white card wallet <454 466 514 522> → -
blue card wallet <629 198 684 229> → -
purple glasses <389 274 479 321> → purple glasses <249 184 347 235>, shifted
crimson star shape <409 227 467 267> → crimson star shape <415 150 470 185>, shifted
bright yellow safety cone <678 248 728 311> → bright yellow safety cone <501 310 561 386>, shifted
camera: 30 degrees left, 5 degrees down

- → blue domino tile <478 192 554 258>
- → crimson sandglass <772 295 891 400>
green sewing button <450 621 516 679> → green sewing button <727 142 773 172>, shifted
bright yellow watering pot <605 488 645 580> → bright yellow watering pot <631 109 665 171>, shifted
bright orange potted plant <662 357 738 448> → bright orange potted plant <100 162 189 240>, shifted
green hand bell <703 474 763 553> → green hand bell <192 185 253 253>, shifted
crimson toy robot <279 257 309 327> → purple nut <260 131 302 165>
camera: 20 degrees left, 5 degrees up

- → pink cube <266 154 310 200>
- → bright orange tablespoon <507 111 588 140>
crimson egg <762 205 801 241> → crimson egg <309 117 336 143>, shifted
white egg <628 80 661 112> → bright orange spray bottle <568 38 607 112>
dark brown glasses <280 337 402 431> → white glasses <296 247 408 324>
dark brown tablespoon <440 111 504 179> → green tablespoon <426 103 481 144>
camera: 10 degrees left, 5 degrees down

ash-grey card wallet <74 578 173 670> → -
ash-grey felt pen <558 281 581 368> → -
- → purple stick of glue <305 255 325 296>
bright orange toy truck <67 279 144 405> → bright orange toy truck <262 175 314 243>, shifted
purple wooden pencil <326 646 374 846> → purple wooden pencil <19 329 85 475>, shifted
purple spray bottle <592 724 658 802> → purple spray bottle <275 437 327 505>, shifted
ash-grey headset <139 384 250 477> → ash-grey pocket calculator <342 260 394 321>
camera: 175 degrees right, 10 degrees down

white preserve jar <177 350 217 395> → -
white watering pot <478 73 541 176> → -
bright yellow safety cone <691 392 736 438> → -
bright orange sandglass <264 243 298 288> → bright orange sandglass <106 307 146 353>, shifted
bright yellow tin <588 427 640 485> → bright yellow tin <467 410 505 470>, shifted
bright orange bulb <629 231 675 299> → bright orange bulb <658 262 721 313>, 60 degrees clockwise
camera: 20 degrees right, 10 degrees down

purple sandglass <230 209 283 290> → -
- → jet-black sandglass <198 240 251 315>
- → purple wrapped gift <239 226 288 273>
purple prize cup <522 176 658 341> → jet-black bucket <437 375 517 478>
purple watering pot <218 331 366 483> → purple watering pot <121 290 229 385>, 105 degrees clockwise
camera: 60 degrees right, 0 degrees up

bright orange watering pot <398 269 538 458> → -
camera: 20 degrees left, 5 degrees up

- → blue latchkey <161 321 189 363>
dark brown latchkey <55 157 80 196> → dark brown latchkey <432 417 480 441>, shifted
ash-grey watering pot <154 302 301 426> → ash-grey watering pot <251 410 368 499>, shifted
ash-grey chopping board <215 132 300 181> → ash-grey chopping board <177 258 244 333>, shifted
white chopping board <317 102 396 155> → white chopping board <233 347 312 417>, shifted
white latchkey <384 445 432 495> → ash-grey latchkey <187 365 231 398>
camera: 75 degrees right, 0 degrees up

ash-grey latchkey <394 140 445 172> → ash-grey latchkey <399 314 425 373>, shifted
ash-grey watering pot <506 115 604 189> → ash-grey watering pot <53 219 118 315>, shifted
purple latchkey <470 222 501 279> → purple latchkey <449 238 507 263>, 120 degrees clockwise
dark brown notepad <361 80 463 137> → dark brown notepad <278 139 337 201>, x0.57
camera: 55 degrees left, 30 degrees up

● ● ● ● ● ● ●

Assignment
Copy out the whole listing exactly.

Task output
white card wallet <454 466 514 522> → -
blue card wallet <629 198 684 229> → -
purple glasses <389 274 479 321> → purple glasses <249 184 347 235>, shifted
crimson star shape <409 227 467 267> → crimson star shape <415 150 470 185>, shifted
bright yellow safety cone <678 248 728 311> → bright yellow safety cone <501 310 561 386>, shifted
camera: 30 degrees left, 5 degrees down

- → blue domino tile <478 192 554 258>
- → crimson sandglass <772 295 891 400>
green sewing button <450 621 516 679> → green sewing button <727 142 773 172>, shifted
bright yellow watering pot <605 488 645 580> → bright yellow watering pot <631 109 665 171>, shifted
bright orange potted plant <662 357 738 448> → bright orange potted plant <100 162 189 240>, shifted
green hand bell <703 474 763 553> → green hand bell <192 185 253 253>, shifted
crimson toy robot <279 257 309 327> → purple nut <260 131 302 165>
camera: 20 degrees left, 5 degrees up

- → pink cube <266 154 310 200>
- → bright orange tablespoon <507 111 588 140>
crimson egg <762 205 801 241> → crimson egg <309 117 336 143>, shifted
white egg <628 80 661 112> → bright orange spray bottle <568 38 607 112>
dark brown glasses <280 337 402 431> → white glasses <296 247 408 324>
dark brown tablespoon <440 111 504 179> → green tablespoon <426 103 481 144>
camera: 10 degrees left, 5 degrees down

ash-grey card wallet <74 578 173 670> → -
ash-grey felt pen <558 281 581 368> → -
- → purple stick of glue <305 255 325 296>
bright orange toy truck <67 279 144 405> → bright orange toy truck <262 175 314 243>, shifted
purple wooden pencil <326 646 374 846> → purple wooden pencil <19 329 85 475>, shifted
purple spray bottle <592 724 658 802> → purple spray bottle <275 437 327 505>, shifted
ash-grey headset <139 384 250 477> → ash-grey pocket calculator <342 260 394 321>
camera: 175 degrees right, 10 degrees down

white preserve jar <177 350 217 395> → -
white watering pot <478 73 541 176> → -
bright yellow safety cone <691 392 736 438> → -
bright orange sandglass <264 243 298 288> → bright orange sandglass <106 307 146 353>, shifted
bright yellow tin <588 427 640 485> → bright yellow tin <467 410 505 470>, shifted
bright orange bulb <629 231 675 299> → bright orange bulb <658 262 721 313>, 60 degrees clockwise
camera: 20 degrees right, 10 degrees down

purple sandglass <230 209 283 290> → -
- → jet-black sandglass <198 240 251 315>
- → purple wrapped gift <239 226 288 273>
purple prize cup <522 176 658 341> → jet-black bucket <437 375 517 478>
purple watering pot <218 331 366 483> → purple watering pot <121 290 229 385>, 105 degrees clockwise
camera: 60 degrees right, 0 degrees up

bright orange watering pot <398 269 538 458> → -
camera: 20 degrees left, 5 degrees up

- → blue latchkey <161 321 189 363>
dark brown latchkey <55 157 80 196> → dark brown latchkey <432 417 480 441>, shifted
ash-grey watering pot <154 302 301 426> → ash-grey watering pot <251 410 368 499>, shifted
ash-grey chopping board <215 132 300 181> → ash-grey chopping board <177 258 244 333>, shifted
white chopping board <317 102 396 155> → white chopping board <233 347 312 417>, shifted
white latchkey <384 445 432 495> → ash-grey latchkey <187 365 231 398>
camera: 75 degrees right, 0 degrees up

ash-grey latchkey <394 140 445 172> → ash-grey latchkey <399 314 425 373>, shifted
ash-grey watering pot <506 115 604 189> → ash-grey watering pot <53 219 118 315>, shifted
purple latchkey <470 222 501 279> → purple latchkey <449 238 507 263>, 120 degrees clockwise
dark brown notepad <361 80 463 137> → dark brown notepad <278 139 337 201>, x0.57
camera: 55 degrees left, 30 degrees up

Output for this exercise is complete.